[Exercise]:
Could you give back the listing below exactly, every line included?

[Provided records]:
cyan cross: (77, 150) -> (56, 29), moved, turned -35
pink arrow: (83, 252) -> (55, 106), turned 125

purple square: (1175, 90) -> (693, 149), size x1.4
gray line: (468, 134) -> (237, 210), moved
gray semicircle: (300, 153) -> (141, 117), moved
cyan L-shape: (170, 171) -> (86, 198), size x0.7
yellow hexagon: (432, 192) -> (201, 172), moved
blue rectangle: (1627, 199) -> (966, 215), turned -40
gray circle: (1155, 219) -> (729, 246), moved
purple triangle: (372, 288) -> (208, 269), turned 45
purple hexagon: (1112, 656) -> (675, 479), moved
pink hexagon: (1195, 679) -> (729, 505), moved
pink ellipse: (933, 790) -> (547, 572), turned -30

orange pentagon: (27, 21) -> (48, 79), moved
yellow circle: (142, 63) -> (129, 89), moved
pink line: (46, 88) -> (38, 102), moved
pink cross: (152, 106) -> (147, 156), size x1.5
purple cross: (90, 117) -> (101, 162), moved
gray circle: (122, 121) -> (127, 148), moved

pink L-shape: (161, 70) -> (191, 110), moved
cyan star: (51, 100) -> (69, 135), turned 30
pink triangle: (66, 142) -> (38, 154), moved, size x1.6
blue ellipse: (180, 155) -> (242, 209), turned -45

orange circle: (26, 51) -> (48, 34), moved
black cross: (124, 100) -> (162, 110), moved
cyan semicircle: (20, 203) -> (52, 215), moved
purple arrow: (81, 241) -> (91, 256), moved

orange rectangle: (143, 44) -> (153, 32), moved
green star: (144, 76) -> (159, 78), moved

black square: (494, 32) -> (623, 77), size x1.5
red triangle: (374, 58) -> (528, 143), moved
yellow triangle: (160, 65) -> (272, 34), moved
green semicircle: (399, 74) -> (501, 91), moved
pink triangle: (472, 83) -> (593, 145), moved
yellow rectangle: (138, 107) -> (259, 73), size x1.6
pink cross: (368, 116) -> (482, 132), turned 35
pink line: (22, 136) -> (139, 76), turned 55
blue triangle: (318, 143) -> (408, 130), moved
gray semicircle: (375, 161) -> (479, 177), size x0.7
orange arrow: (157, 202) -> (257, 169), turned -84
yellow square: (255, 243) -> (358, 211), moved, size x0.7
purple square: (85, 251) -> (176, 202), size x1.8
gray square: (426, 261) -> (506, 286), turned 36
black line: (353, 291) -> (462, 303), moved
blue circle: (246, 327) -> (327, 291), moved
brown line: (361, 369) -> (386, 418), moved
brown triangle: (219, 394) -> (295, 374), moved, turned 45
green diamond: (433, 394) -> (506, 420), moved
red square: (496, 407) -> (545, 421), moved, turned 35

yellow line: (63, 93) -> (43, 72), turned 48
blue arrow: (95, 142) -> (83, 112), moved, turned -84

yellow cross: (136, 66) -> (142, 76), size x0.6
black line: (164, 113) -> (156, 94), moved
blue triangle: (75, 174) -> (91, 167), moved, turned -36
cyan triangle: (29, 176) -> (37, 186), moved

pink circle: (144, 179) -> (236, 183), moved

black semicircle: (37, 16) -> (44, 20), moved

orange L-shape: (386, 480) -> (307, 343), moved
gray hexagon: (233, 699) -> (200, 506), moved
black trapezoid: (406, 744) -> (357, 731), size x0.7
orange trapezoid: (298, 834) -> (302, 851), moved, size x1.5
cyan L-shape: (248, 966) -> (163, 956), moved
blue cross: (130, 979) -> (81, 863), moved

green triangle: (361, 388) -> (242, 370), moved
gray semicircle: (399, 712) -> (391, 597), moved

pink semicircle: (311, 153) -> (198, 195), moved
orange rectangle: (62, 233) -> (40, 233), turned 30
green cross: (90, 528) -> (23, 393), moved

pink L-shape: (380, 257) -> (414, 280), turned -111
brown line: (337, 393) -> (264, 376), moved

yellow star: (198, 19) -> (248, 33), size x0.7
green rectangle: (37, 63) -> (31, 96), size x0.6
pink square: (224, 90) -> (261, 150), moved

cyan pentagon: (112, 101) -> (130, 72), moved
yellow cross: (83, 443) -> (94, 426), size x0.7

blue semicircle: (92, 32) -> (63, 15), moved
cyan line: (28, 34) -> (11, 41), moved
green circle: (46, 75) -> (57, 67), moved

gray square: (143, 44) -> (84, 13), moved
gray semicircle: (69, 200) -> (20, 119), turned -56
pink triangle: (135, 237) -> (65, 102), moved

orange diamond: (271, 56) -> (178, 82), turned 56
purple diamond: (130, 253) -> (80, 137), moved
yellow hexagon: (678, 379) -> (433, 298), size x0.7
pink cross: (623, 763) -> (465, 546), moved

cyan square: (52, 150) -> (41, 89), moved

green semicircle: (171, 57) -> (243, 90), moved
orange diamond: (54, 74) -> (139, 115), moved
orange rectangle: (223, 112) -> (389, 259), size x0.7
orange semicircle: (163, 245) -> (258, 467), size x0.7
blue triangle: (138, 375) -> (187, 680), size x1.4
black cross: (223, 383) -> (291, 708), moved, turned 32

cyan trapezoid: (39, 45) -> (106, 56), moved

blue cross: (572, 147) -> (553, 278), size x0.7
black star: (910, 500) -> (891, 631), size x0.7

[Exercise response]:
cyan cross: (77, 150) -> (56, 29), moved, turned -35
pink arrow: (83, 252) -> (55, 106), turned 125

purple square: (1175, 90) -> (693, 149), size x1.4
gray line: (468, 134) -> (237, 210), moved
gray semicircle: (300, 153) -> (141, 117), moved
cyan L-shape: (170, 171) -> (86, 198), size x0.7
yellow hexagon: (432, 192) -> (201, 172), moved
blue rectangle: (1627, 199) -> (966, 215), turned -40
gray circle: (1155, 219) -> (729, 246), moved
purple triangle: (372, 288) -> (208, 269), turned 45
purple hexagon: (1112, 656) -> (675, 479), moved
pink hexagon: (1195, 679) -> (729, 505), moved
pink ellipse: (933, 790) -> (547, 572), turned -30

orange pentagon: (27, 21) -> (48, 79), moved
yellow circle: (142, 63) -> (129, 89), moved
pink line: (46, 88) -> (38, 102), moved
pink cross: (152, 106) -> (147, 156), size x1.5
purple cross: (90, 117) -> (101, 162), moved
gray circle: (122, 121) -> (127, 148), moved

pink L-shape: (161, 70) -> (191, 110), moved
cyan star: (51, 100) -> (69, 135), turned 30
pink triangle: (66, 142) -> (38, 154), moved, size x1.6
blue ellipse: (180, 155) -> (242, 209), turned -45

orange circle: (26, 51) -> (48, 34), moved
black cross: (124, 100) -> (162, 110), moved
cyan semicircle: (20, 203) -> (52, 215), moved
purple arrow: (81, 241) -> (91, 256), moved

orange rectangle: (143, 44) -> (153, 32), moved
green star: (144, 76) -> (159, 78), moved

black square: (494, 32) -> (623, 77), size x1.5
red triangle: (374, 58) -> (528, 143), moved
yellow triangle: (160, 65) -> (272, 34), moved
green semicircle: (399, 74) -> (501, 91), moved
pink triangle: (472, 83) -> (593, 145), moved
yellow rectangle: (138, 107) -> (259, 73), size x1.6
pink cross: (368, 116) -> (482, 132), turned 35
pink line: (22, 136) -> (139, 76), turned 55
blue triangle: (318, 143) -> (408, 130), moved
gray semicircle: (375, 161) -> (479, 177), size x0.7
orange arrow: (157, 202) -> (257, 169), turned -84
yellow square: (255, 243) -> (358, 211), moved, size x0.7
purple square: (85, 251) -> (176, 202), size x1.8
gray square: (426, 261) -> (506, 286), turned 36
black line: (353, 291) -> (462, 303), moved
blue circle: (246, 327) -> (327, 291), moved
brown line: (361, 369) -> (386, 418), moved
brown triangle: (219, 394) -> (295, 374), moved, turned 45
green diamond: (433, 394) -> (506, 420), moved
red square: (496, 407) -> (545, 421), moved, turned 35

yellow line: (63, 93) -> (43, 72), turned 48
blue arrow: (95, 142) -> (83, 112), moved, turned -84

yellow cross: (136, 66) -> (142, 76), size x0.6
black line: (164, 113) -> (156, 94), moved
blue triangle: (75, 174) -> (91, 167), moved, turned -36
cyan triangle: (29, 176) -> (37, 186), moved

pink circle: (144, 179) -> (236, 183), moved

black semicircle: (37, 16) -> (44, 20), moved

orange L-shape: (386, 480) -> (307, 343), moved
gray hexagon: (233, 699) -> (200, 506), moved
black trapezoid: (406, 744) -> (357, 731), size x0.7
orange trapezoid: (298, 834) -> (302, 851), moved, size x1.5
cyan L-shape: (248, 966) -> (163, 956), moved
blue cross: (130, 979) -> (81, 863), moved

green triangle: (361, 388) -> (242, 370), moved
gray semicircle: (399, 712) -> (391, 597), moved

pink semicircle: (311, 153) -> (198, 195), moved
orange rectangle: (62, 233) -> (40, 233), turned 30
green cross: (90, 528) -> (23, 393), moved

pink L-shape: (380, 257) -> (414, 280), turned -111
brown line: (337, 393) -> (264, 376), moved

yellow star: (198, 19) -> (248, 33), size x0.7
green rectangle: (37, 63) -> (31, 96), size x0.6
pink square: (224, 90) -> (261, 150), moved

cyan pentagon: (112, 101) -> (130, 72), moved
yellow cross: (83, 443) -> (94, 426), size x0.7

blue semicircle: (92, 32) -> (63, 15), moved
cyan line: (28, 34) -> (11, 41), moved
green circle: (46, 75) -> (57, 67), moved

gray square: (143, 44) -> (84, 13), moved
gray semicircle: (69, 200) -> (20, 119), turned -56
pink triangle: (135, 237) -> (65, 102), moved

orange diamond: (271, 56) -> (178, 82), turned 56
purple diamond: (130, 253) -> (80, 137), moved
yellow hexagon: (678, 379) -> (433, 298), size x0.7
pink cross: (623, 763) -> (465, 546), moved

cyan square: (52, 150) -> (41, 89), moved

green semicircle: (171, 57) -> (243, 90), moved
orange diamond: (54, 74) -> (139, 115), moved
orange rectangle: (223, 112) -> (389, 259), size x0.7
orange semicircle: (163, 245) -> (258, 467), size x0.7
blue triangle: (138, 375) -> (187, 680), size x1.4
black cross: (223, 383) -> (291, 708), moved, turned 32

cyan trapezoid: (39, 45) -> (106, 56), moved

blue cross: (572, 147) -> (553, 278), size x0.7
black star: (910, 500) -> (891, 631), size x0.7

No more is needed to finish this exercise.